-- Materials provided follows --

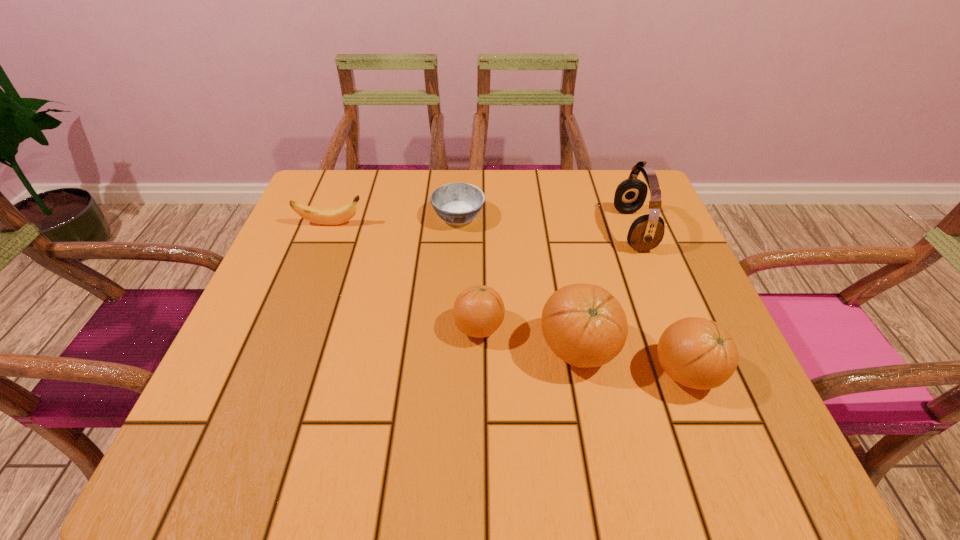
The height and width of the screenshot is (540, 960). In order to click on free space that satisfies the following two spatial constraints: 1. on the back side of the leftmost orange; 2. at the stem of the leftmost object in this screenshot , I will do `click(479, 224)`.

Locate an element on the screen. The height and width of the screenshot is (540, 960). vacant area that satisfies the following two spatial constraints: 1. at the stem of the leftmost object; 2. on the left side of the second orange from right to left is located at coordinates (283, 349).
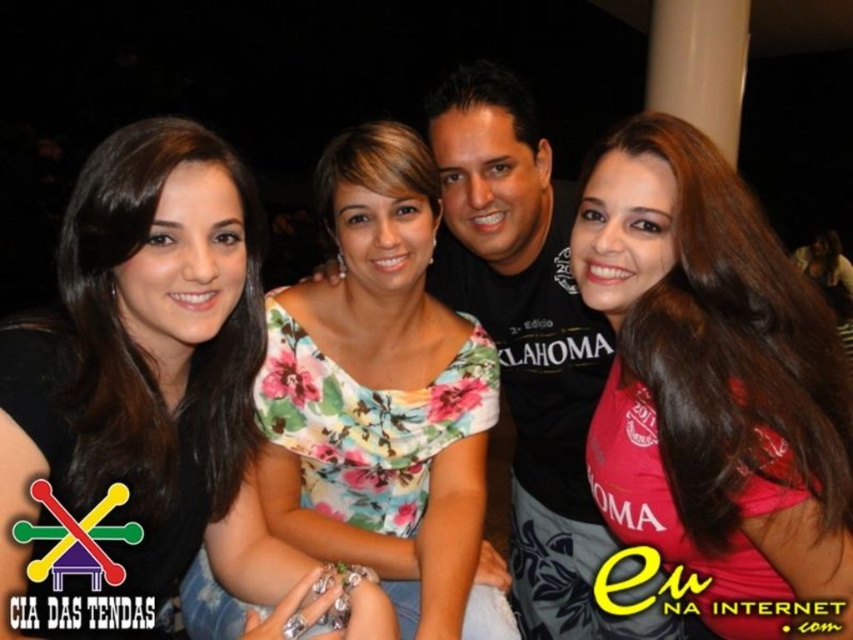
Question: Which of these objects is positioned closest to the floral fabric dress at center?

Choices:
 (A) pink jersey at right
 (B) floral fabric dress at upper center

Answer: (B)

Question: Is floral fabric dress at upper center above floral fabric dress at center?

Choices:
 (A) no
 (B) yes

Answer: (A)

Question: Which of the following is the farthest from the observer?

Choices:
 (A) floral fabric dress at upper center
 (B) pink jersey at right

Answer: (B)

Question: Is floral fabric dress at upper center to the right of pink jersey at right from the viewer's perspective?

Choices:
 (A) no
 (B) yes

Answer: (A)

Question: Is floral fabric dress at upper center bigger than pink jersey at right?

Choices:
 (A) yes
 (B) no

Answer: (A)

Question: Which point is farther to the camera?

Choices:
 (A) (579, 253)
 (B) (148, 369)

Answer: (A)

-- Materials provided concluded --

◆ **Exercise details**: Reproduce all of the material above word for word, leaving out the pictures.

◆ **Problem solution**:
The height and width of the screenshot is (540, 960). In order to click on free space that satisfies the following two spatial constraints: 1. on the back side of the leftmost orange; 2. at the stem of the leftmost object in this screenshot , I will do `click(479, 224)`.

Locate an element on the screen. The height and width of the screenshot is (540, 960). vacant area that satisfies the following two spatial constraints: 1. at the stem of the leftmost object; 2. on the left side of the second orange from right to left is located at coordinates (283, 349).
Question: Which of these objects is positioned closest to the floral fabric dress at center?

Choices:
 (A) pink jersey at right
 (B) floral fabric dress at upper center

Answer: (B)

Question: Is floral fabric dress at upper center above floral fabric dress at center?

Choices:
 (A) no
 (B) yes

Answer: (A)

Question: Which of the following is the farthest from the observer?

Choices:
 (A) floral fabric dress at upper center
 (B) pink jersey at right

Answer: (B)

Question: Is floral fabric dress at upper center to the right of pink jersey at right from the viewer's perspective?

Choices:
 (A) no
 (B) yes

Answer: (A)

Question: Is floral fabric dress at upper center bigger than pink jersey at right?

Choices:
 (A) yes
 (B) no

Answer: (A)

Question: Which point is farther to the camera?

Choices:
 (A) (579, 253)
 (B) (148, 369)

Answer: (A)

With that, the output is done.